Problem details
Write out every entry, unchanged. Skip any picture.

BEGIN Information provided

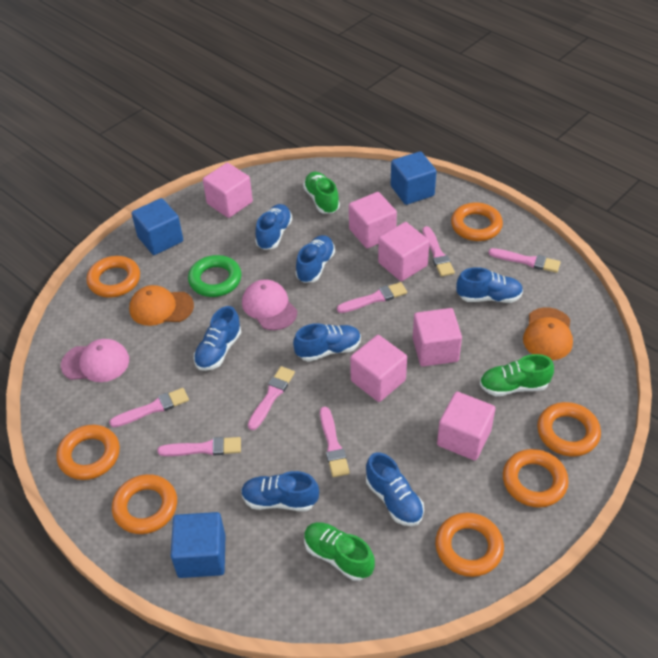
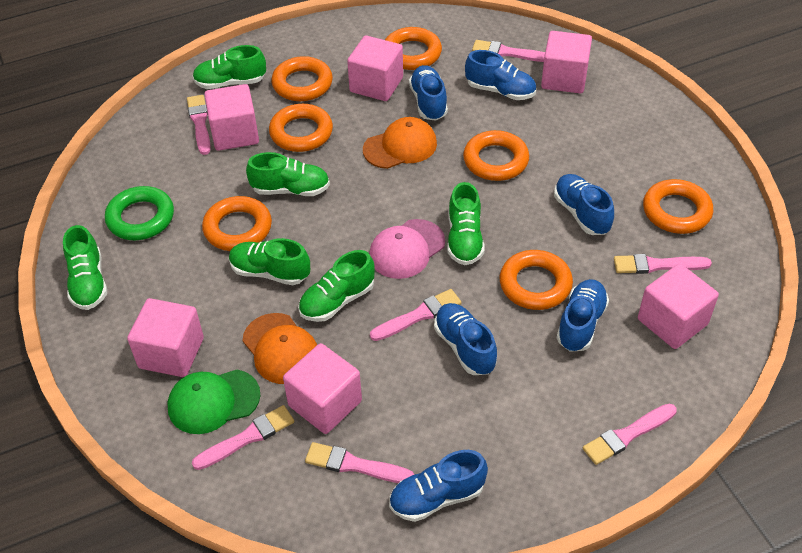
blue cube: 3 -> 0
blue shoe: 7 -> 6
green cap: 0 -> 1
green shoe: 3 -> 6
pink cap: 2 -> 1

END Information provided

Written answer
blue cube: 3 -> 0
blue shoe: 7 -> 6
green cap: 0 -> 1
green shoe: 3 -> 6
pink cap: 2 -> 1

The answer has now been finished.